* WORK TO BE COMPLETED *
Which lines in the items below contain the string "slurDashed"? Copy each of them.

* RECORDS *
# # # #

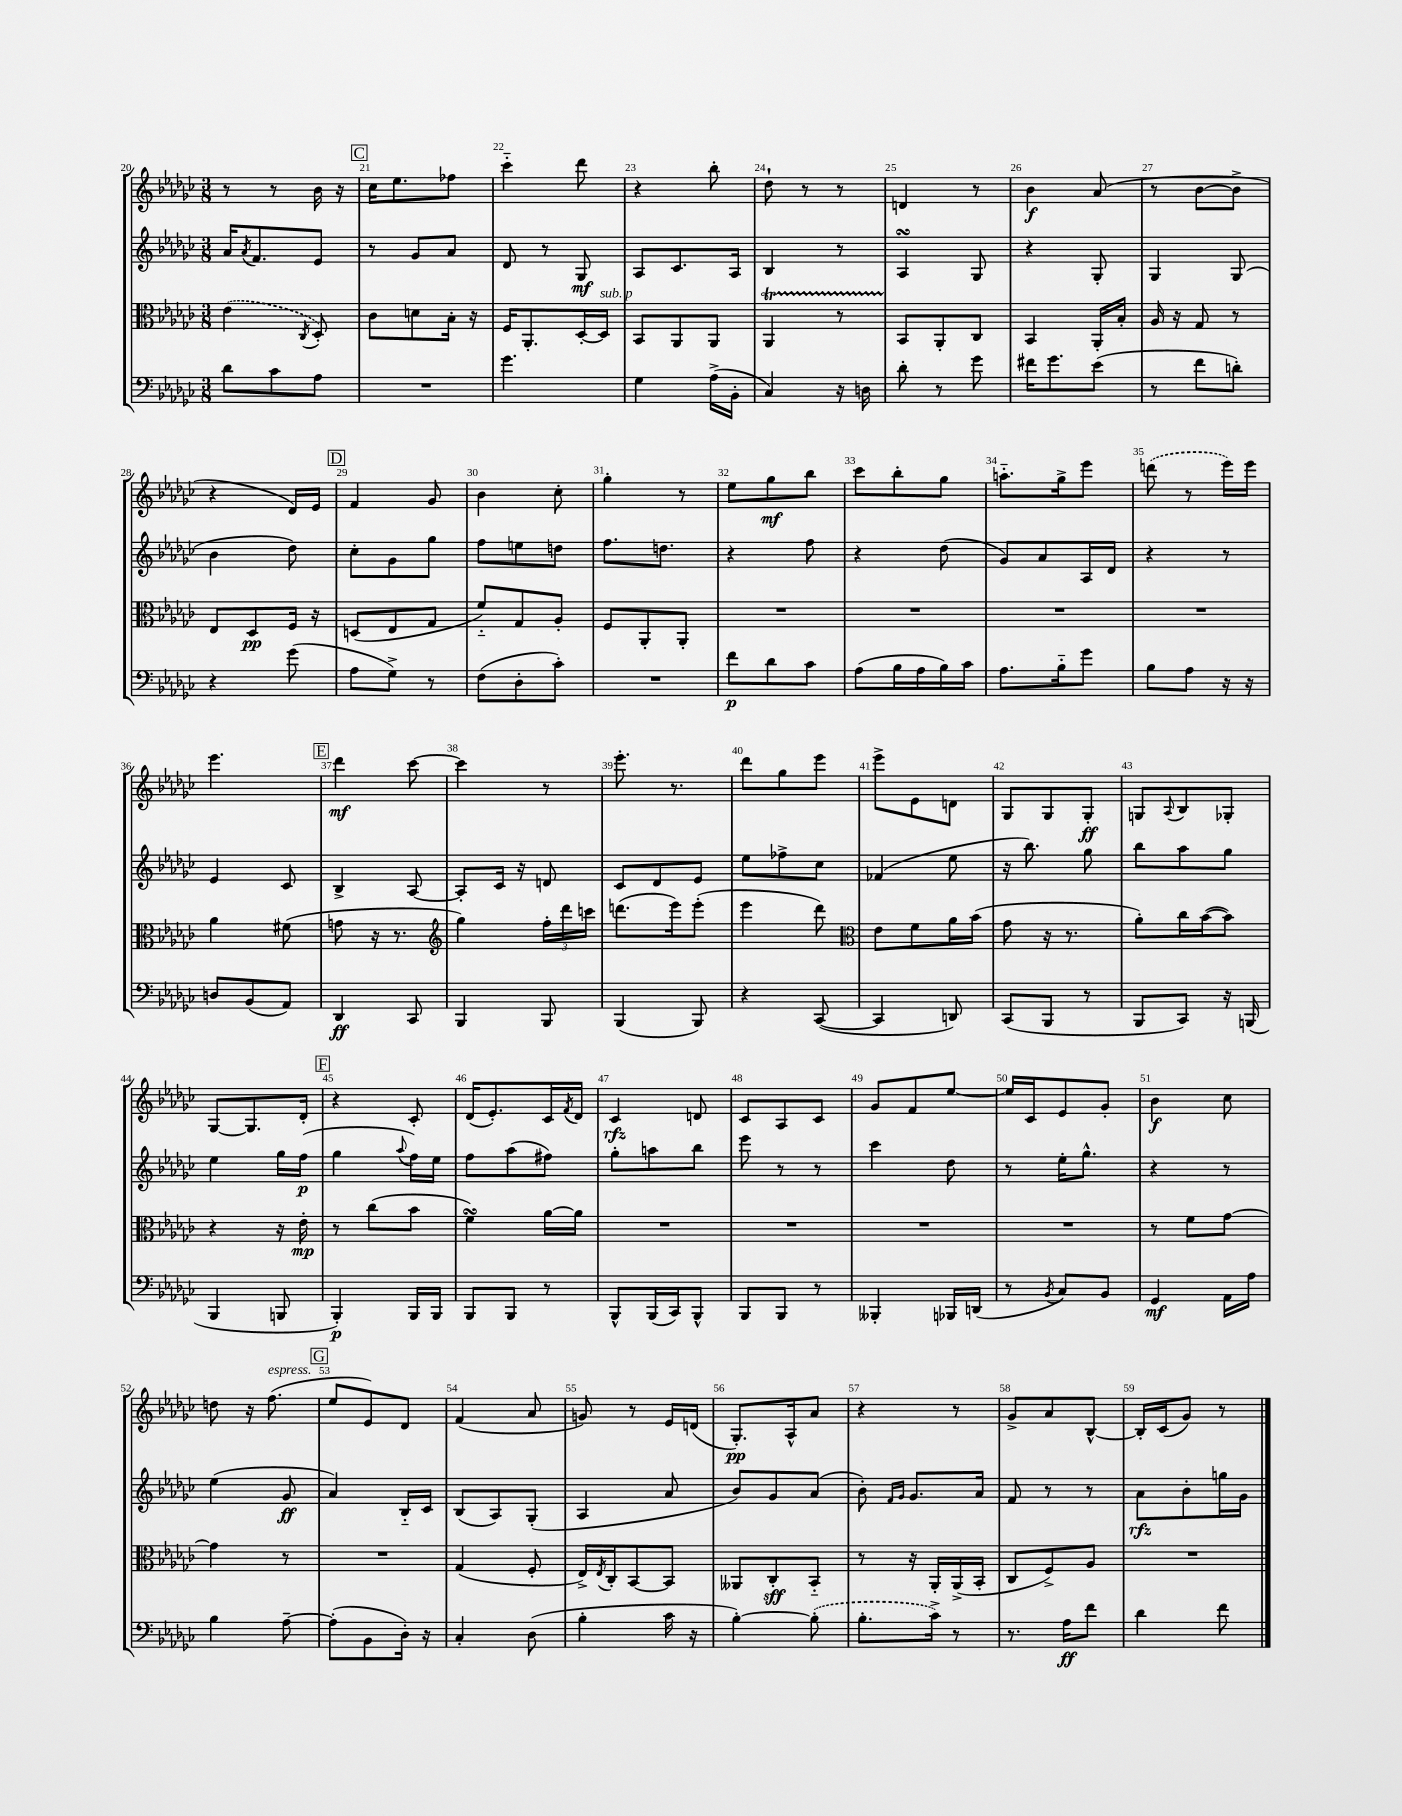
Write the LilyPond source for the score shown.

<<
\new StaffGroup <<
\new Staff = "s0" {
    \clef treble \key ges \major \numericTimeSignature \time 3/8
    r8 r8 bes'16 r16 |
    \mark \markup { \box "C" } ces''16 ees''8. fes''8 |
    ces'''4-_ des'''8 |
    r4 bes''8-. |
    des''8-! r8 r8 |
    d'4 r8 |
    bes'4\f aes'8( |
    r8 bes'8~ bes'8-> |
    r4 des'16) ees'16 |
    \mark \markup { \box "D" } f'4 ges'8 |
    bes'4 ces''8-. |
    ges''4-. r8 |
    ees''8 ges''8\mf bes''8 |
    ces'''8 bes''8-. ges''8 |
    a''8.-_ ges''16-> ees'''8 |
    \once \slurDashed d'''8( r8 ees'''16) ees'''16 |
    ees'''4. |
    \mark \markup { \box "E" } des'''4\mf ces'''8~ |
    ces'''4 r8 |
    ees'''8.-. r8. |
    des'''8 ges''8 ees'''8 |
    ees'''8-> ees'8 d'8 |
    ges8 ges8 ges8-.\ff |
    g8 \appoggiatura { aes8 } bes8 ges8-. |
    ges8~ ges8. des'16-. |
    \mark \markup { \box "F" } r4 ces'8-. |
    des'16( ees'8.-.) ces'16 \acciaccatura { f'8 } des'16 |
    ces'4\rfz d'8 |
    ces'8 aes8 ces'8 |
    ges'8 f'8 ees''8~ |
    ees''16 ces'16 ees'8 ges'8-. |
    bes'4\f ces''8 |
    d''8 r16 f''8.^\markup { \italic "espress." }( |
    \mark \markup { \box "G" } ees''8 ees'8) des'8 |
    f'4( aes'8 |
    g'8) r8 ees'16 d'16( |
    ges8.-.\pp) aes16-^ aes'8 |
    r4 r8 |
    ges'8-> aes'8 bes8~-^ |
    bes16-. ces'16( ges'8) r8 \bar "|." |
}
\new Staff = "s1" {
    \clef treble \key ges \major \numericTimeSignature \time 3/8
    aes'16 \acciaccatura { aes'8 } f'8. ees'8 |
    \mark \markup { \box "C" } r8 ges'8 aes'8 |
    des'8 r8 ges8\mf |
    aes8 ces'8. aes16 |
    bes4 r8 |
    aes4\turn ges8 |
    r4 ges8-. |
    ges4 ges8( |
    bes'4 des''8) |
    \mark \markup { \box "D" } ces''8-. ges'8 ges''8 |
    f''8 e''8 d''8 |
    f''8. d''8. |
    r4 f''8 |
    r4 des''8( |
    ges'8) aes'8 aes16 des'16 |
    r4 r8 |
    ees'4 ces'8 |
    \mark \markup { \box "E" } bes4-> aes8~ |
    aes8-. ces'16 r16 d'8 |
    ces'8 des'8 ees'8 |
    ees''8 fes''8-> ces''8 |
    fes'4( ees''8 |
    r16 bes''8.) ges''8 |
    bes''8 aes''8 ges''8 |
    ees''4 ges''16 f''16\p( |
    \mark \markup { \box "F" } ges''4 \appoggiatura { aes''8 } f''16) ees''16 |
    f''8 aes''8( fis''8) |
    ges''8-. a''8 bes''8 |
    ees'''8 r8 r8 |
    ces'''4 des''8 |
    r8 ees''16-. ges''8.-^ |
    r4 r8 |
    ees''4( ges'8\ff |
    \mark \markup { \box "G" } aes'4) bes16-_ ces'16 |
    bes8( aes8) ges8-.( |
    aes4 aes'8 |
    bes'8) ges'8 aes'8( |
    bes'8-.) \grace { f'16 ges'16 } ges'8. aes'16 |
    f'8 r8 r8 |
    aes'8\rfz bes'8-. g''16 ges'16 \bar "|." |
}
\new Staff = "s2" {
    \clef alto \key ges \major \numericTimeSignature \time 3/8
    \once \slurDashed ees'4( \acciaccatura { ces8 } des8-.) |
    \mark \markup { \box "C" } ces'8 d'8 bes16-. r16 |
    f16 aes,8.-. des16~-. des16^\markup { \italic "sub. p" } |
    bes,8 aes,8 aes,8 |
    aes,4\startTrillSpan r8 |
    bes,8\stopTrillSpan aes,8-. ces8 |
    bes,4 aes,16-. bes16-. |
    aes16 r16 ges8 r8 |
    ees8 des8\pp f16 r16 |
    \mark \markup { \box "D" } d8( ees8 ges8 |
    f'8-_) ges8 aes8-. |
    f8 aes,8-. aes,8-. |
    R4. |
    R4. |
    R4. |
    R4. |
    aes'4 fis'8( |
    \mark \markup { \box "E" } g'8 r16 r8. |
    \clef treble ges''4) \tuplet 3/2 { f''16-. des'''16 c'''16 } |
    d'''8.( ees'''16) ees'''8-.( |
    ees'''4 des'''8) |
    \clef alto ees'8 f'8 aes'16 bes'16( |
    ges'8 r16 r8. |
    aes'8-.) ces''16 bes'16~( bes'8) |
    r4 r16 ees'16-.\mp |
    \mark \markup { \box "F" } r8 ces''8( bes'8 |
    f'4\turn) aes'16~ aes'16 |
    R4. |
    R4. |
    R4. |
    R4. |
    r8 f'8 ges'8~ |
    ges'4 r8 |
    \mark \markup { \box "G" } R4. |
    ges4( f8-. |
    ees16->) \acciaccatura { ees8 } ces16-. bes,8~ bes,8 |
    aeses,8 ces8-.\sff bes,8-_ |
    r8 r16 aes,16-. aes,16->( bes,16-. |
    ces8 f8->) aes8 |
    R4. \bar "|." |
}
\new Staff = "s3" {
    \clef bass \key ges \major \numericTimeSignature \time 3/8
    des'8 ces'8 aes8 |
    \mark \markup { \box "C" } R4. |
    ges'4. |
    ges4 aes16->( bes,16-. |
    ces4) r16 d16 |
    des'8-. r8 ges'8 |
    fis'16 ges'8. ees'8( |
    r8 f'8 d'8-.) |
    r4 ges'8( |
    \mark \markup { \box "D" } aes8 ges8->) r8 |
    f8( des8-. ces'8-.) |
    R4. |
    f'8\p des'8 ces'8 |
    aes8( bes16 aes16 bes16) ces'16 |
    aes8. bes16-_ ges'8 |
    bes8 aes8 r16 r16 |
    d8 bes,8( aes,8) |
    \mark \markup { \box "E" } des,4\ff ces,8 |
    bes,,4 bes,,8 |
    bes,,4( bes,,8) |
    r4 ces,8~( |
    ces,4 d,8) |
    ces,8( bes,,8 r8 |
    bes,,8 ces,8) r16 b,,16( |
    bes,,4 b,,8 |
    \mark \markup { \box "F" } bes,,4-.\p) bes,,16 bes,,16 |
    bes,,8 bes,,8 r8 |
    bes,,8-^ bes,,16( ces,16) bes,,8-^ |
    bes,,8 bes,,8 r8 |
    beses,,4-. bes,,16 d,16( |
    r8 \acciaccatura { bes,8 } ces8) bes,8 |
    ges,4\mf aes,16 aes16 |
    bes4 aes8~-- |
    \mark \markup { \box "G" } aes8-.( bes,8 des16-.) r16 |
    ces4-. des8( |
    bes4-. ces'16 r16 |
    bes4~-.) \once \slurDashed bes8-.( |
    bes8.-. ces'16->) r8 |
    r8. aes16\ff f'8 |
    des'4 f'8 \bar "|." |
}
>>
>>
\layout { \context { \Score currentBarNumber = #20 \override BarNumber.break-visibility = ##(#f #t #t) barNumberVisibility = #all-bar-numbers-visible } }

# # # #

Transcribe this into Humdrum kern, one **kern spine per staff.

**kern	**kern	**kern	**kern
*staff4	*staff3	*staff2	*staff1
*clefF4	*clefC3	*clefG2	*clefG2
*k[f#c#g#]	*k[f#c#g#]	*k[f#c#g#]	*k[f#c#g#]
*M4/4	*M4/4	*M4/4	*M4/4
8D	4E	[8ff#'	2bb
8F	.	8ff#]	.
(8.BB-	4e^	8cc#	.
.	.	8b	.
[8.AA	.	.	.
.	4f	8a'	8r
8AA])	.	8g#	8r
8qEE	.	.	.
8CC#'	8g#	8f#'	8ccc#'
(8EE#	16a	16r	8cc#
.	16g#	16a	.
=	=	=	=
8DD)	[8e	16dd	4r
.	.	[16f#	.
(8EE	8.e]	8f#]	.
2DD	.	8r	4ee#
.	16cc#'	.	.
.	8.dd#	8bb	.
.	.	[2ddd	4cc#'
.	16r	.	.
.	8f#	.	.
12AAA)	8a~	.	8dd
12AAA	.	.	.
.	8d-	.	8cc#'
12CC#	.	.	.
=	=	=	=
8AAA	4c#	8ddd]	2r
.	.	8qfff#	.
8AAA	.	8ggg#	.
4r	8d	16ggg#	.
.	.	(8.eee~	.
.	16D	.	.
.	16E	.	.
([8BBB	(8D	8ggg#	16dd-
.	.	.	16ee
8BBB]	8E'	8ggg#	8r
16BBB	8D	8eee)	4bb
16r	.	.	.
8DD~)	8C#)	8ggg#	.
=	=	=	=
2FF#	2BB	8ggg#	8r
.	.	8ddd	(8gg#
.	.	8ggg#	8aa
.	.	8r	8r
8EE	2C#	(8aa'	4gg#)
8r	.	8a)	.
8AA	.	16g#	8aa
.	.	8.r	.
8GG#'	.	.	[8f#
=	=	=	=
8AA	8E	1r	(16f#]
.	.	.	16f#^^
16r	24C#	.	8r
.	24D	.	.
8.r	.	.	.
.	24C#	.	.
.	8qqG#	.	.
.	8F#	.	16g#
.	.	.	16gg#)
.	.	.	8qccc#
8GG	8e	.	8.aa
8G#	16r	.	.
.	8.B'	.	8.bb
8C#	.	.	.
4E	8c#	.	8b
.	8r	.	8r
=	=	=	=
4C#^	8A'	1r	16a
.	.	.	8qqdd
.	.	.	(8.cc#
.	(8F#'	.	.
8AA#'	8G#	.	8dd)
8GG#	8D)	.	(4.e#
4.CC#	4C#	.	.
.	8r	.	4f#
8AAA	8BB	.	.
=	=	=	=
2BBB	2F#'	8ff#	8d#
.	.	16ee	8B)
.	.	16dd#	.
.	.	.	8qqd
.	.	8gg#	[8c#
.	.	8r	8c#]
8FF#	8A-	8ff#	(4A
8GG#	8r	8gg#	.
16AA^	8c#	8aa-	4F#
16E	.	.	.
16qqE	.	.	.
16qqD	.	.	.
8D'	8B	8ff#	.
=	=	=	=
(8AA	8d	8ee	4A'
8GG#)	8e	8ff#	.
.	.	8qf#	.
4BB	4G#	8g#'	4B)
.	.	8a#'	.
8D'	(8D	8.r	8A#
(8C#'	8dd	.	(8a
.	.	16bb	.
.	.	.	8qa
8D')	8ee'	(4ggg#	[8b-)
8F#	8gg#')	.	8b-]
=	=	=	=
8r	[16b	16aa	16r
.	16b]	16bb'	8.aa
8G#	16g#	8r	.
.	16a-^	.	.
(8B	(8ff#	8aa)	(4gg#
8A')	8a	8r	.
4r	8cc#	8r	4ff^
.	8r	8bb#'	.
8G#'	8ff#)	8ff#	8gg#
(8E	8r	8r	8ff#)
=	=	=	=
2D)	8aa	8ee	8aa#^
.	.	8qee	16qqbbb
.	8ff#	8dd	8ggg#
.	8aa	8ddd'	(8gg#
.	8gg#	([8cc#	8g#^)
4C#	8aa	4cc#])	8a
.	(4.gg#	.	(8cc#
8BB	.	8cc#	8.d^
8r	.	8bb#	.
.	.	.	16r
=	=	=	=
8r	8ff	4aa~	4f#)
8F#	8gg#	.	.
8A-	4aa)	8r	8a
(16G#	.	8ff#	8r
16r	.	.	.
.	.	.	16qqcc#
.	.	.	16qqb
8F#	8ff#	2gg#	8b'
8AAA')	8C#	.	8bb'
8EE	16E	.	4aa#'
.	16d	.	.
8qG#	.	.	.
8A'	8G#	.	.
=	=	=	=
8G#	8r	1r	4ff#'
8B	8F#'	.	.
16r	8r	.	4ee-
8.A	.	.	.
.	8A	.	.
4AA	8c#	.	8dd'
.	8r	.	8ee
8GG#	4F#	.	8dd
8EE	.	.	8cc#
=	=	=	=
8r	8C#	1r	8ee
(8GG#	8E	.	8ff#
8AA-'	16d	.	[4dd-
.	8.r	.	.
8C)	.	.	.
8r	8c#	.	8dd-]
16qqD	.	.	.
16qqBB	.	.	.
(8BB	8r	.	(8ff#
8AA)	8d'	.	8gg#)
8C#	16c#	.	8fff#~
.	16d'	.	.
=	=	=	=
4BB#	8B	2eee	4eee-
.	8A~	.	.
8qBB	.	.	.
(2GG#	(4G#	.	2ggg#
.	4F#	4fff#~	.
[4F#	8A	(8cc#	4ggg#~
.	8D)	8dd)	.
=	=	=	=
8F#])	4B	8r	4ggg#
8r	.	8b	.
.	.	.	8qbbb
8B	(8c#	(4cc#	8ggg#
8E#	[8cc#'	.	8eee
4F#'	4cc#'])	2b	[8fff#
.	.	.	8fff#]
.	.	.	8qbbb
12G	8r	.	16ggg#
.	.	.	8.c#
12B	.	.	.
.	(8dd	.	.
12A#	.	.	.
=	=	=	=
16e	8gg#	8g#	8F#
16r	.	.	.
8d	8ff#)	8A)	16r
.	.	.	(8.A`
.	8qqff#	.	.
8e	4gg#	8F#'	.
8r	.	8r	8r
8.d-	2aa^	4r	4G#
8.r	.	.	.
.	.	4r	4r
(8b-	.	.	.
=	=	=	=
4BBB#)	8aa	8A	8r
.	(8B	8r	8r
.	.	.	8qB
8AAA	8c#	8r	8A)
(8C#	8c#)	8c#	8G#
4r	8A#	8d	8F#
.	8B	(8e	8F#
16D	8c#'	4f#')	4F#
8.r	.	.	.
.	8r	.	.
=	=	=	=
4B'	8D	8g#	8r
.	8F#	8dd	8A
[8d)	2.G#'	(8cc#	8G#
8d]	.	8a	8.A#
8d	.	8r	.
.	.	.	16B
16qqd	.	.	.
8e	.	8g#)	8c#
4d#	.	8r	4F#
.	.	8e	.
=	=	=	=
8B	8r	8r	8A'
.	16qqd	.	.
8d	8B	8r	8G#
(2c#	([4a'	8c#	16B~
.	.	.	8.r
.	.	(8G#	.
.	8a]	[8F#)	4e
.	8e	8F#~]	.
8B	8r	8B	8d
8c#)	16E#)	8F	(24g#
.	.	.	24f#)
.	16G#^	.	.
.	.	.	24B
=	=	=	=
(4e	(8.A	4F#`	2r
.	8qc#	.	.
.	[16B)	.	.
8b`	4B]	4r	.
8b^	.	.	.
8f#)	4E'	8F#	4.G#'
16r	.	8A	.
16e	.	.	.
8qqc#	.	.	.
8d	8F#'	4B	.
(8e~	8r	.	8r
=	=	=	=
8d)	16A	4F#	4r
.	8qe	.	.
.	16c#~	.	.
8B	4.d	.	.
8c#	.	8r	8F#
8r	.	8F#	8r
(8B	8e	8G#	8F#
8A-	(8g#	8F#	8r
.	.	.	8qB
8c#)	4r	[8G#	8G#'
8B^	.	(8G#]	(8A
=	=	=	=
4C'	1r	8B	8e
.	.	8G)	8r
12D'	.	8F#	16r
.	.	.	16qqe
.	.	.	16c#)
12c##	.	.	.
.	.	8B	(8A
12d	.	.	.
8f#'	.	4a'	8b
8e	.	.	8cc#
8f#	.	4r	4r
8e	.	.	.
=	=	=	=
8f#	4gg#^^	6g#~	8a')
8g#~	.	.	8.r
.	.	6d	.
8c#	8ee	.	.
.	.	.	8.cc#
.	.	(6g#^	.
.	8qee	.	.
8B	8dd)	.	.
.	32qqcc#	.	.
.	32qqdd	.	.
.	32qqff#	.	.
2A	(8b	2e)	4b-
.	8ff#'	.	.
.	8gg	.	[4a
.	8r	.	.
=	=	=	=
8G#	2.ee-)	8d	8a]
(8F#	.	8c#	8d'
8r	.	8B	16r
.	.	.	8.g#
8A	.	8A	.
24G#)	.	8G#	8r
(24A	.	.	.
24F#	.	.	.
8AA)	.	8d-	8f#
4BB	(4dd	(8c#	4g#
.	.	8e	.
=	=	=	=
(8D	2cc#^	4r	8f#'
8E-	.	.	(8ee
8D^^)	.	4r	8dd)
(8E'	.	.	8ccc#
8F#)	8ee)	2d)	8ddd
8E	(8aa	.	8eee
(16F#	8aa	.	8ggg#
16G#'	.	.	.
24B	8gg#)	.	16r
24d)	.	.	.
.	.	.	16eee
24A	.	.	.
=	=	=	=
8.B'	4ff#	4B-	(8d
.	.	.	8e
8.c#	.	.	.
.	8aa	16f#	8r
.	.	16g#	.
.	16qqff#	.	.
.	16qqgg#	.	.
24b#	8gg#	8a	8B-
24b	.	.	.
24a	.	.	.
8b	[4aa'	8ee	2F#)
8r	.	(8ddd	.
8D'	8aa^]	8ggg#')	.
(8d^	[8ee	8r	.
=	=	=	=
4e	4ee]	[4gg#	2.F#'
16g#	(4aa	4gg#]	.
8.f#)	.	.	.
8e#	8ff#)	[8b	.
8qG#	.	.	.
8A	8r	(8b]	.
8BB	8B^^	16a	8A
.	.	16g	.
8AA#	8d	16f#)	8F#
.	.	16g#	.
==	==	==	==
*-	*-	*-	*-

# # # #

* EXERCISE SOLUTION *
    \once \slurDashed d'''8( r8 ees'''16) ees'''16 |
    \once \slurDashed ees'4( \acciaccatura { ces8 } des8-.) |
    bes4~-.) \once \slurDashed bes8-.( |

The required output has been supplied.